[Your task]
Swap "floral sweater" for "plaid sweater" in the records from the line with "Question: Is blue fleece sweater at center behind" up to and including the line with "Question: Among these". Return only those lines, with everything else left unchanged.

═══

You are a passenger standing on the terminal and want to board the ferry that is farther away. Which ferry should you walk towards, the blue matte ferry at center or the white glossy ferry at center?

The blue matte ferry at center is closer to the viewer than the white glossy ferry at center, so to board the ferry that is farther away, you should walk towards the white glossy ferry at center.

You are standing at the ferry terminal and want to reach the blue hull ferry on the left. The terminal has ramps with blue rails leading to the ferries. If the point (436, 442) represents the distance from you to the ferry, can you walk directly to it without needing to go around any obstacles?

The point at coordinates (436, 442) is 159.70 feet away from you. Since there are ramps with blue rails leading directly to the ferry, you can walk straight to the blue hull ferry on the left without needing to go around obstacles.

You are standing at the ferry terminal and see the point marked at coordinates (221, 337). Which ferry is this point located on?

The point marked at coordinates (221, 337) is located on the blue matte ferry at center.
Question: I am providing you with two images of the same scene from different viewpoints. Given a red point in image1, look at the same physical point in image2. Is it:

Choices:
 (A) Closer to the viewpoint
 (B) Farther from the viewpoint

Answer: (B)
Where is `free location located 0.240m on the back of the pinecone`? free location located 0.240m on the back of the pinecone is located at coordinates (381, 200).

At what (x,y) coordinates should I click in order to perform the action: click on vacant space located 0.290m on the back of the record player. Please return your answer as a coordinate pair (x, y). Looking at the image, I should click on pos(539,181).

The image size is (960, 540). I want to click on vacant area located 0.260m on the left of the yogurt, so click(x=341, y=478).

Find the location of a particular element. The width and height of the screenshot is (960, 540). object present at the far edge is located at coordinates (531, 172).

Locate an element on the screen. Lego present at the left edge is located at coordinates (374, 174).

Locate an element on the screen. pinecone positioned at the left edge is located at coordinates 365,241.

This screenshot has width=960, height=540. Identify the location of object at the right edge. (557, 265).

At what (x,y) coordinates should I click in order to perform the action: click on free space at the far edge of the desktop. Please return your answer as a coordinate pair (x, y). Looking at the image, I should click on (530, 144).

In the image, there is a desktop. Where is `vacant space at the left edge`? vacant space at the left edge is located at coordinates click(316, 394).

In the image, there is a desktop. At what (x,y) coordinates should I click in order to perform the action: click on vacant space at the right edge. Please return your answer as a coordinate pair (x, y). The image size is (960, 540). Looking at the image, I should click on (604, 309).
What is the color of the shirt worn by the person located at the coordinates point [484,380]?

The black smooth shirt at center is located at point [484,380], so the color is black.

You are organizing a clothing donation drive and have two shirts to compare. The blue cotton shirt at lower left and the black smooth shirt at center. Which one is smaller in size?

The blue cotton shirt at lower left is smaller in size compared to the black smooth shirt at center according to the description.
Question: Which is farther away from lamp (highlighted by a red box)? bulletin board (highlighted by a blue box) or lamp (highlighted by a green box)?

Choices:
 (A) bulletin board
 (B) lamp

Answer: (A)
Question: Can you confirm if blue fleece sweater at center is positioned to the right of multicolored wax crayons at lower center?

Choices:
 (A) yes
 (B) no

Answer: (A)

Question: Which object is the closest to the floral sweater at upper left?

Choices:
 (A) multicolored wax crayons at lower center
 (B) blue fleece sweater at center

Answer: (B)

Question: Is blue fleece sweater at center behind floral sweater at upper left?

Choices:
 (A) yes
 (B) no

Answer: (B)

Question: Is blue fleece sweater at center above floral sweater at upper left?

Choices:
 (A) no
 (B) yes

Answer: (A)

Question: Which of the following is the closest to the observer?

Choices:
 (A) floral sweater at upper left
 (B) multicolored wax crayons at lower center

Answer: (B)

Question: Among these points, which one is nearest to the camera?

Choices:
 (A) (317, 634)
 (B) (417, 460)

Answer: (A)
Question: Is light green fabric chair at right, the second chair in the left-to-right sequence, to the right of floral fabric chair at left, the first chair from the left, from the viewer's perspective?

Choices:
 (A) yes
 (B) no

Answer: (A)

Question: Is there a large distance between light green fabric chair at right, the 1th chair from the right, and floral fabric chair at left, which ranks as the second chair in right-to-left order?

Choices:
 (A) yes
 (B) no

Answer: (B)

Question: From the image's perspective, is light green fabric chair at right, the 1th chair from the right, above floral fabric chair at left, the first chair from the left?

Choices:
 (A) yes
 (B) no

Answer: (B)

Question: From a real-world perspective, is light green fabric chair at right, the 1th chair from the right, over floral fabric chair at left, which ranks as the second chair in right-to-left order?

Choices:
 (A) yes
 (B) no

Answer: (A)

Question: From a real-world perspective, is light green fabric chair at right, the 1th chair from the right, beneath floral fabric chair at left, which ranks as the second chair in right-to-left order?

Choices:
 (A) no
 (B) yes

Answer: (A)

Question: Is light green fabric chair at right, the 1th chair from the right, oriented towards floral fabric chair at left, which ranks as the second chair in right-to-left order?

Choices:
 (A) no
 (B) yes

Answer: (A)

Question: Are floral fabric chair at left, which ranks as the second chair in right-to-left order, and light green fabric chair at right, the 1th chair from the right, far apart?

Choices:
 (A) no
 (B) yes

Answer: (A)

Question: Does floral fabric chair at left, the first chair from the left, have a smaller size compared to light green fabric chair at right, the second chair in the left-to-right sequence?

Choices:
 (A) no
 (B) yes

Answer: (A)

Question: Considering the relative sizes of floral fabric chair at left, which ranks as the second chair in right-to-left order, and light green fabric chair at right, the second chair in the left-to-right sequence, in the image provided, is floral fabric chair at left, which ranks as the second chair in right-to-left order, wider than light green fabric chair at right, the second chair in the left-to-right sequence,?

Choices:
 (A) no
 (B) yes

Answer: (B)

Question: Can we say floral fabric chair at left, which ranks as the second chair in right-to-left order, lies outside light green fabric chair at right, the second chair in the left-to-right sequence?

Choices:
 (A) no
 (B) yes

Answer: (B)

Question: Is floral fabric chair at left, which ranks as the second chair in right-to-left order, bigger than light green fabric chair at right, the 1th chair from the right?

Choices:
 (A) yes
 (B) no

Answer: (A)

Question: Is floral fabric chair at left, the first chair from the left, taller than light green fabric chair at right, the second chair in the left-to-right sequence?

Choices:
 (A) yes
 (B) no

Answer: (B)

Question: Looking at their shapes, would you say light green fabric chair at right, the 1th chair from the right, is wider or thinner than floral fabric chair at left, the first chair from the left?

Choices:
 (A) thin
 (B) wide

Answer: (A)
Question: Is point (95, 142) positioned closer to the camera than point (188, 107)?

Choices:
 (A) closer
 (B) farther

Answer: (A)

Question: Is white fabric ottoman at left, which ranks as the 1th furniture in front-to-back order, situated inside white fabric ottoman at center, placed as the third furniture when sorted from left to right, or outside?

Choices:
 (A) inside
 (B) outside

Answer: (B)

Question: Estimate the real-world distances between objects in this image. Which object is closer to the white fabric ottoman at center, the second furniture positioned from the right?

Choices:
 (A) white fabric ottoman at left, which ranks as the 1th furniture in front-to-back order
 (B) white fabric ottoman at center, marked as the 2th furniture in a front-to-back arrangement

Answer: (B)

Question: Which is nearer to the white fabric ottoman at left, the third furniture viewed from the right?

═══

[Output for this exercise]
Question: Is blue fleece sweater at center behind plaid sweater at upper left?

Choices:
 (A) yes
 (B) no

Answer: (B)

Question: Is blue fleece sweater at center above plaid sweater at upper left?

Choices:
 (A) no
 (B) yes

Answer: (A)

Question: Which of the following is the closest to the observer?

Choices:
 (A) plaid sweater at upper left
 (B) multicolored wax crayons at lower center

Answer: (B)

Question: Among these points, which one is nearest to the camera?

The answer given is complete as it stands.